**EXERCISE PROMPT**
Copy exactly the lines of the material below that run from the one containing "purple truck [357,344,431,413]" through the one containing "none -> grey teddy bear [741,179,836,286]". Copy no other lines.

**DATASET**

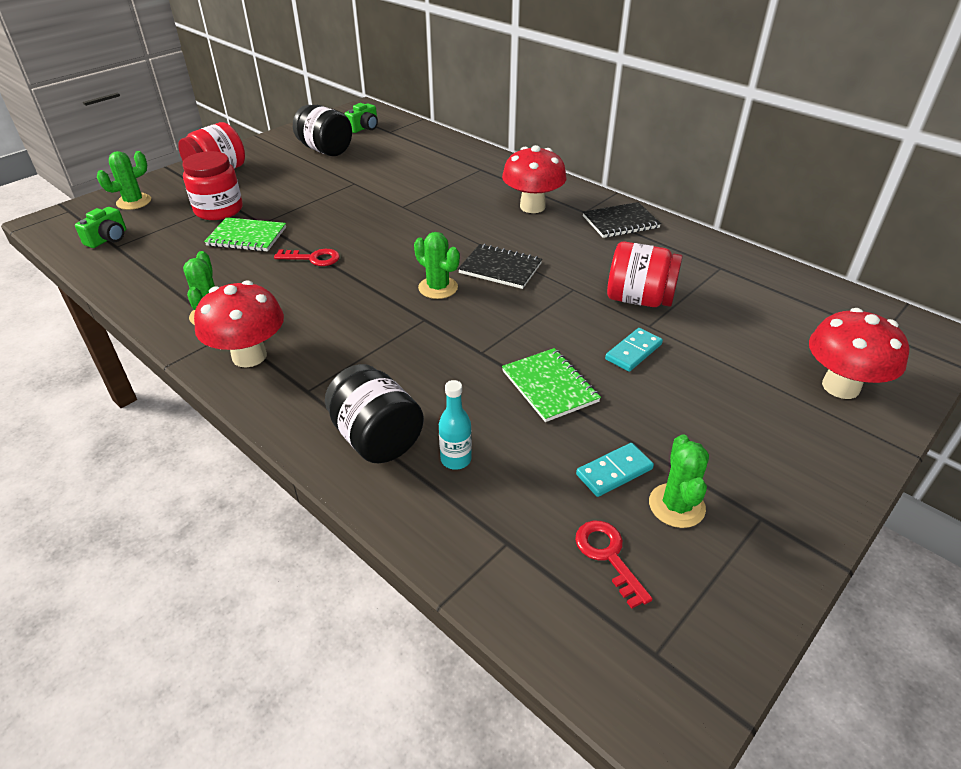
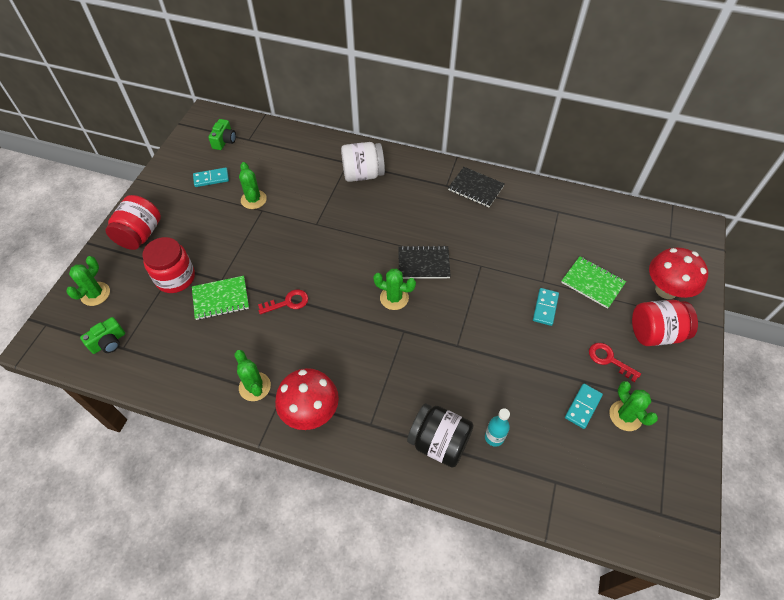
camera: 25 degrees left, 15 degrees up
green camera [75,207,126,248] -> green camera turned 45 degrees clockwise [80,317,125,354]
black jar [293,105,352,156] -> turquoise domino [193,168,229,187]
red mushroom [502,145,566,213] -> none
green notebook [502,348,601,422] -> green notebook moved to [561,256,626,309]
red key [575,521,653,609] -> red key moved to [589,343,641,382]
black notebook [583,202,661,238] -> black notebook turned 75 degrees clockwise [448,167,504,207]
red jar [607,241,683,307] -> red jar moved to [632,300,698,346]
none -> green cactus [239,162,267,209]
none -> white jar [341,142,385,182]

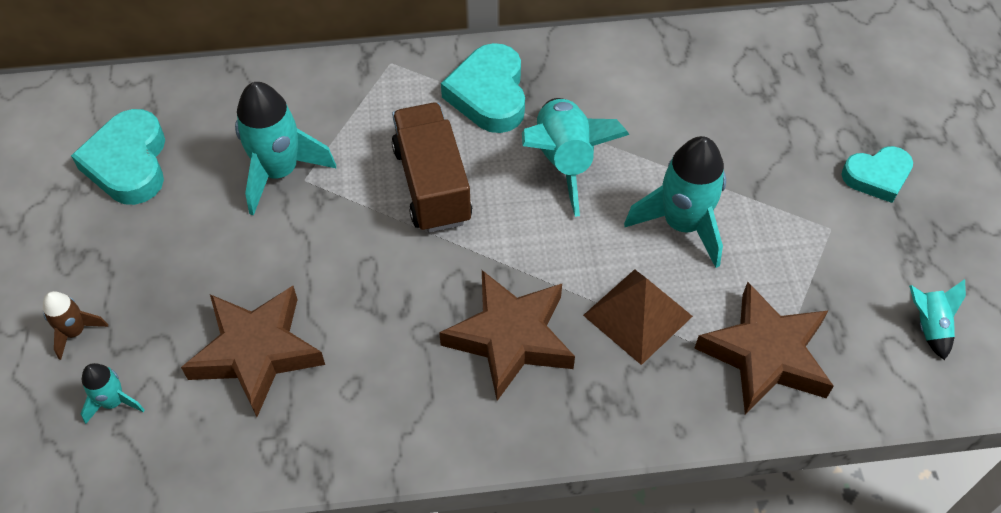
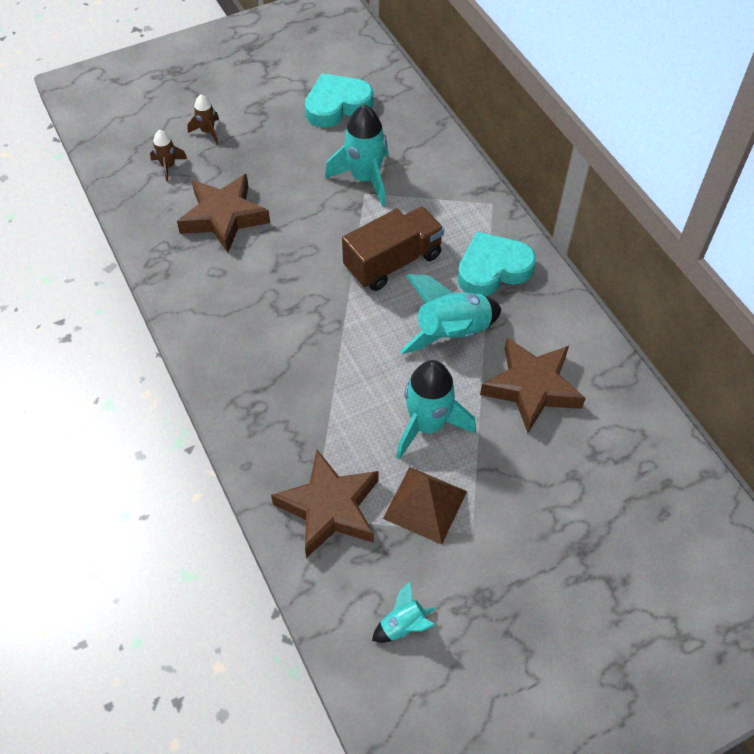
camera: 70 degrees right, 0 degrees up
turquoise rocket [81,363,145,424] -> brown rocket [150,130,187,182]
brown star [439,270,575,401] -> brown star moved to [480,338,586,433]
brown pyramid [583,269,693,365] -> brown pyramid moved to [383,467,467,545]
turquoise heart [841,146,913,203] -> none

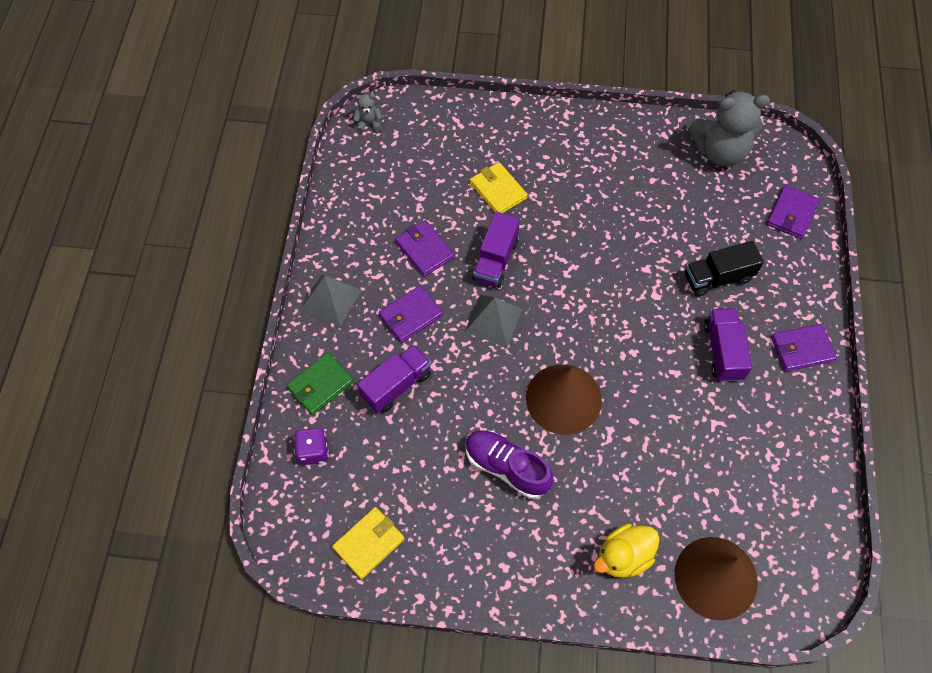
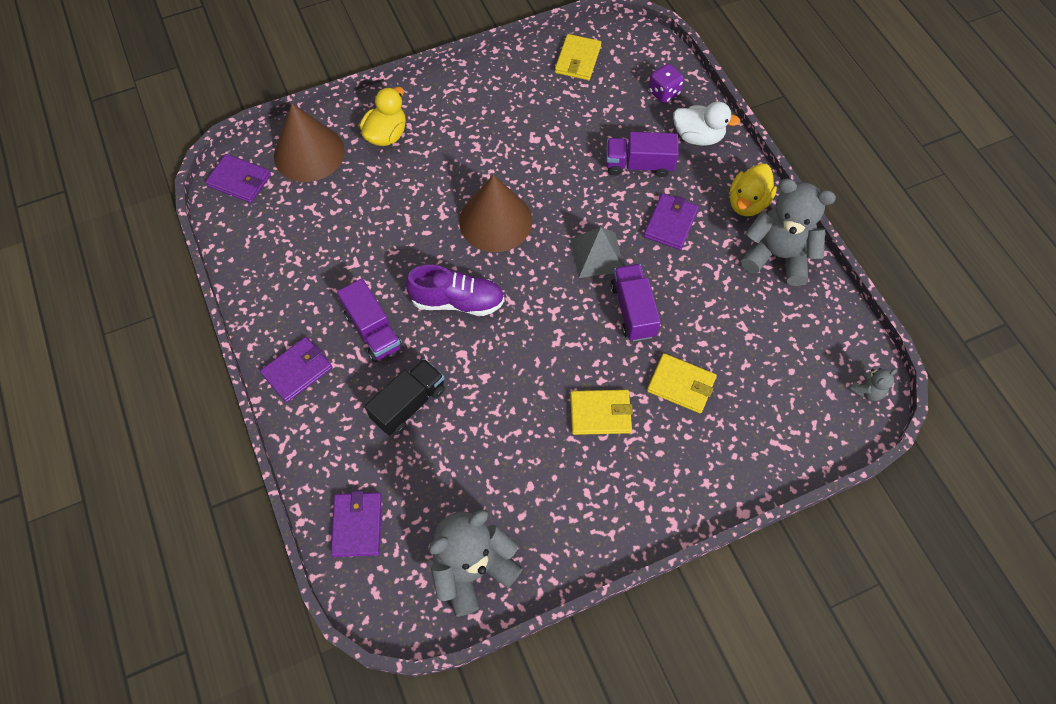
camera: 150 degrees right, 0 degrees up
green wallet [286,352,354,415] -> white duck [673,101,740,146]
grey pyramid [301,274,361,326] -> yellow duck [730,164,777,216]
purple truck [357,344,431,413] -> purple truck turned 75 degrees clockwise [606,132,679,178]
purple wallet [395,220,455,277] -> purple wallet moved to [205,154,271,203]
purple shoe [465,430,553,499] -> purple shoe moved to [406,265,505,316]
none -> yellow wallet [570,390,633,435]
none -> grey teddy bear [741,179,836,286]

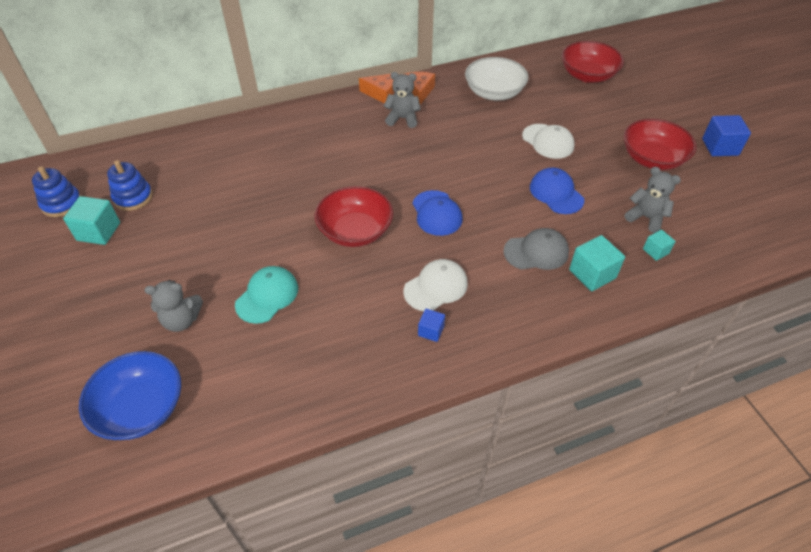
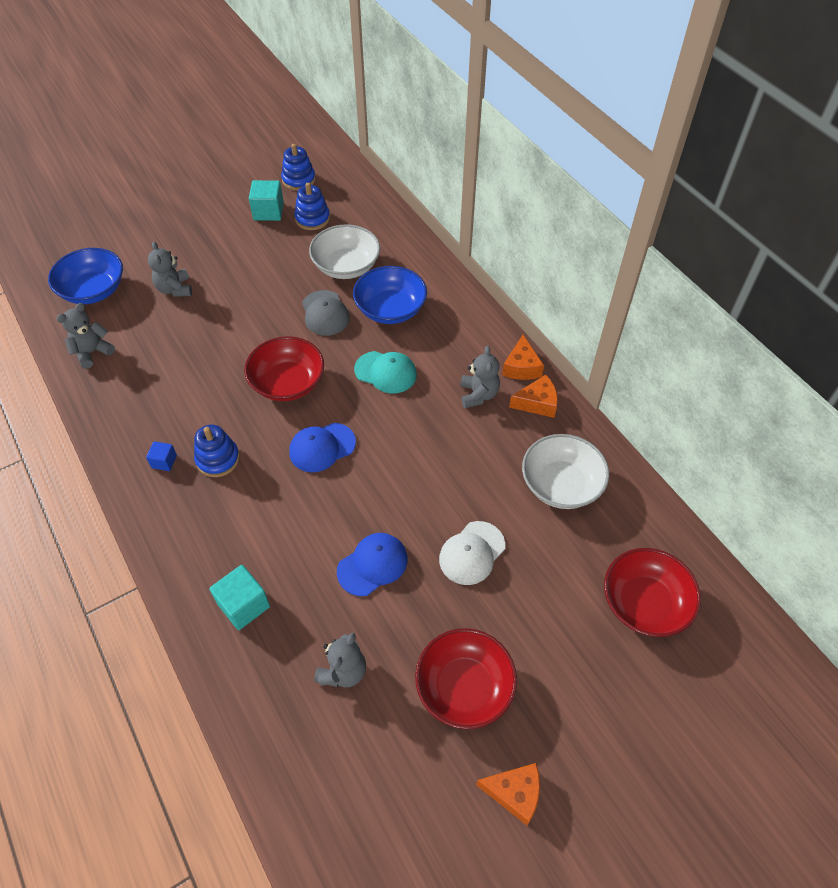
camera: 80 degrees right, 5 degrees up
turquoise cap [235,266,298,324] -> turquoise cap moved to [354,351,417,393]
white cap [403,259,468,311] -> blue stacking toy [194,425,240,477]
grey cap [504,228,569,270] -> grey cap moved to [302,290,350,336]
turquoise cube [643,230,676,261] -> none
blue cube [702,115,751,156] -> orange cheese [476,763,540,825]
none -> grey teddy bear [56,303,115,369]
none -> white bowl [309,224,380,279]
none -> blue bowl [353,266,427,324]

**RESPONSE TO THE EXERCISE**
purple truck [357,344,431,413] -> purple truck turned 75 degrees clockwise [606,132,679,178]
purple wallet [395,220,455,277] -> purple wallet moved to [205,154,271,203]
purple shoe [465,430,553,499] -> purple shoe moved to [406,265,505,316]
none -> yellow wallet [570,390,633,435]
none -> grey teddy bear [741,179,836,286]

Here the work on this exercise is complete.